Exercise requirements —
Copy exactly the lines of the data below that run from the line holding "black glasses: 2 -> 4" through the line holding "orange brush: 7 -> 5", both ends included.

Excerpted data —

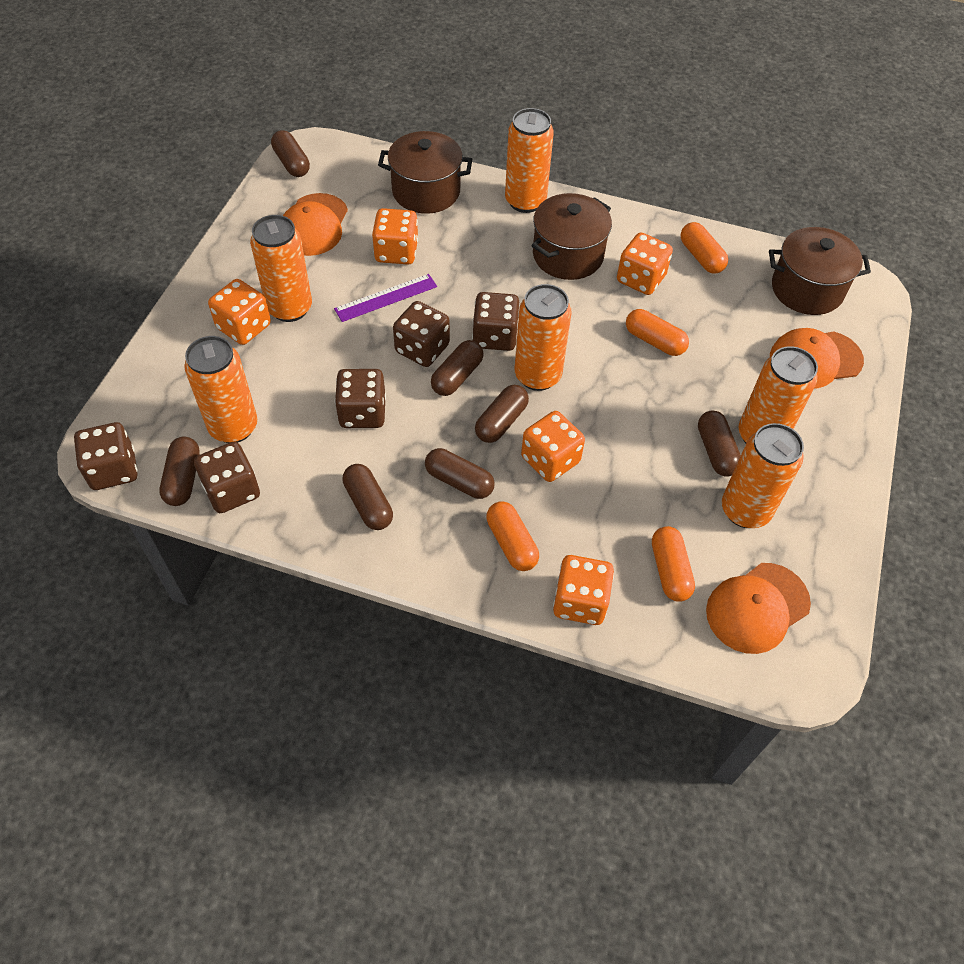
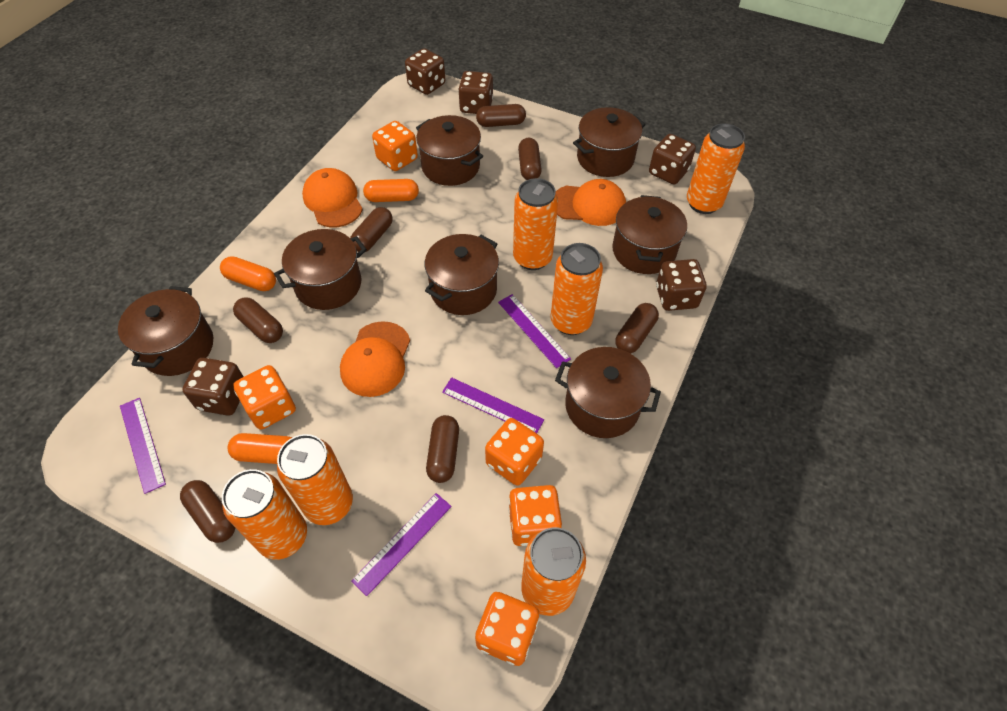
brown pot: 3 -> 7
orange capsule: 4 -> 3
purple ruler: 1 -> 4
---
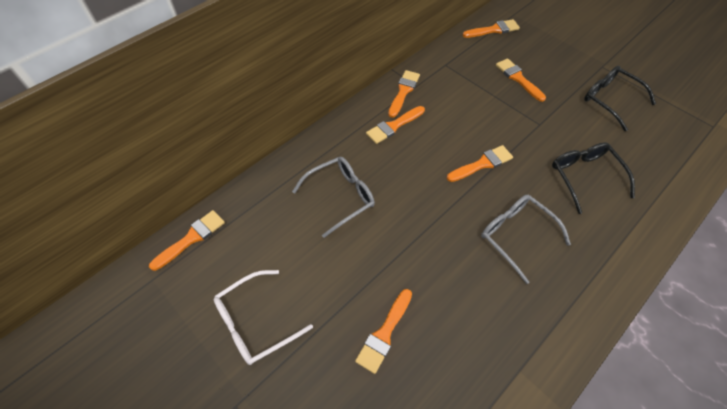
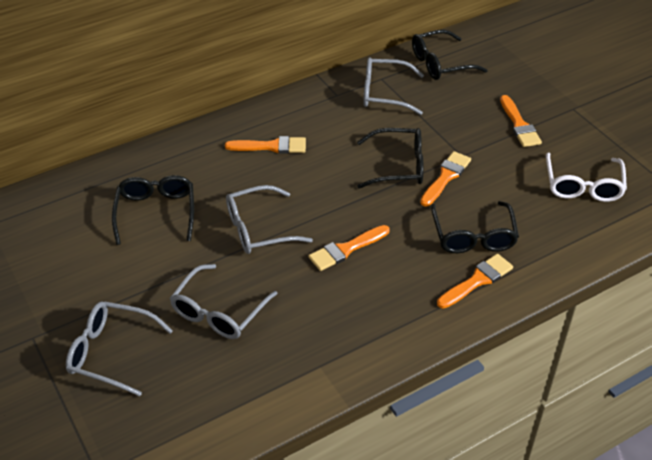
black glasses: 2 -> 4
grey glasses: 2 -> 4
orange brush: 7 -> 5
* * *
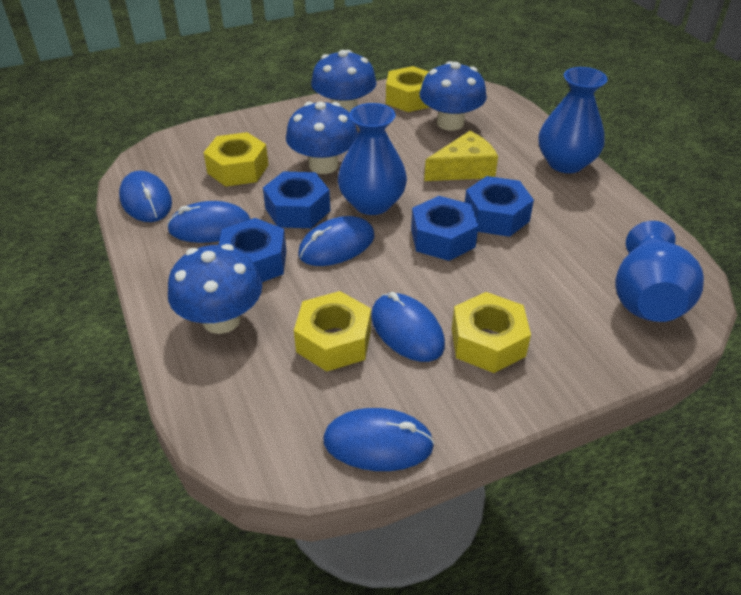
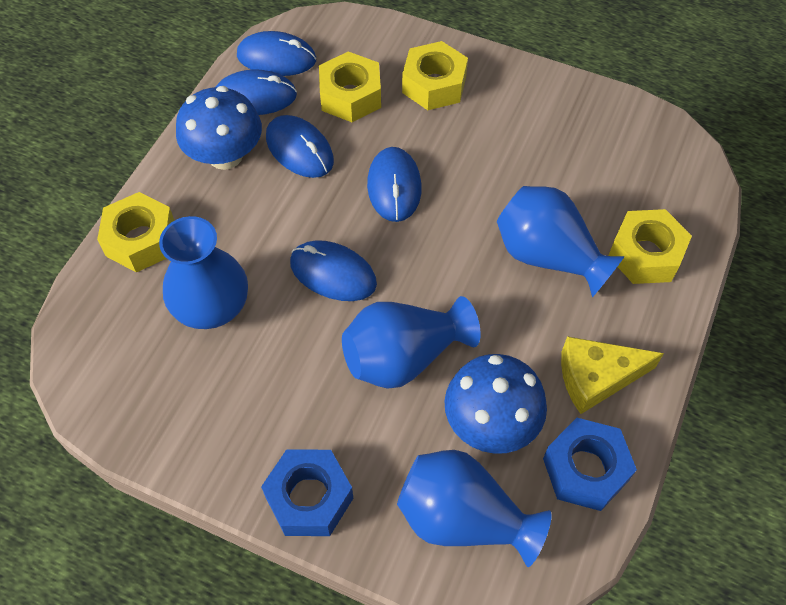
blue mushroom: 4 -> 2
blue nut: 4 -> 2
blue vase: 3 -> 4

Answer box —
black glasses: 2 -> 4
grey glasses: 2 -> 4
orange brush: 7 -> 5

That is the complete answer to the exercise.